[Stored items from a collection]
_ _ _
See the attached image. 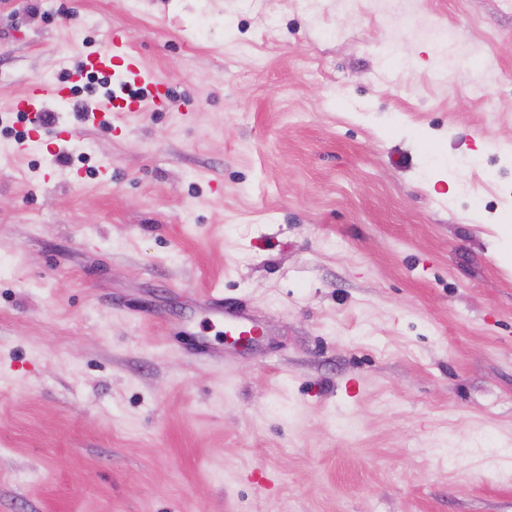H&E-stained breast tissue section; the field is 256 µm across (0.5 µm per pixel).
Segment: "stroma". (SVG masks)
Here are the masks:
<instances>
[{
  "label": "stroma",
  "mask_w": 512,
  "mask_h": 512,
  "mask_svg": "<svg viewBox=\"0 0 512 512\" xmlns=\"http://www.w3.org/2000/svg\"><path fill=\"white\" fill-rule=\"evenodd\" d=\"M115 29L163 106L0 140V512H512V0H0V127ZM209 310L213 315L224 319L225 336H242V339L258 336L257 319L235 303L224 302L223 298L211 297Z\"/></svg>",
  "instance_id": "stroma-1"
}]
</instances>
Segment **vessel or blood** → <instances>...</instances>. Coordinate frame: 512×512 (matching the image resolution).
<instances>
[{"mask_svg":"<svg viewBox=\"0 0 512 512\" xmlns=\"http://www.w3.org/2000/svg\"><path fill=\"white\" fill-rule=\"evenodd\" d=\"M122 60V93H112L88 105L83 111L85 123L94 126L111 127L112 116L118 112L144 110L159 104V85L144 70L140 56L124 38L116 32L110 33L105 49L83 54L69 80L31 82L16 98V111L30 115L33 121L28 131L29 139L40 138L45 127L40 120L46 106L51 103L67 104L72 100L71 86L79 82L90 70L110 72L114 60ZM210 312L222 317L224 333L228 336H254L259 332L256 318L236 304L220 298H211Z\"/></svg>","mask_w":512,"mask_h":512,"instance_id":"obj_1","label":"vessel or blood"}]
</instances>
_ _ _
## [Exercise description]
From the line containing "Segment **vessel or" down to the last line, reproduce the records exactly. Include both ends.

## [Task result]
Segment **vessel or blood** → <instances>...</instances>. Coordinate frame: 512×512 (matching the image resolution).
<instances>
[{"mask_svg":"<svg viewBox=\"0 0 512 512\" xmlns=\"http://www.w3.org/2000/svg\"><path fill=\"white\" fill-rule=\"evenodd\" d=\"M122 60V93H112L88 105L83 111L85 123L94 126L111 127L112 116L118 112L144 110L159 104V85L144 70L140 56L124 38L116 32L110 33L105 49L83 54L69 80L31 82L16 98V111L30 115L33 121L28 131L29 139L40 138L45 127L40 120L46 106L51 103L67 104L72 100L71 86L79 82L90 70L110 72L114 60ZM210 312L222 317L224 333L228 336H254L259 332L256 318L236 304L220 298H211Z\"/></svg>","mask_w":512,"mask_h":512,"instance_id":"obj_1","label":"vessel or blood"}]
</instances>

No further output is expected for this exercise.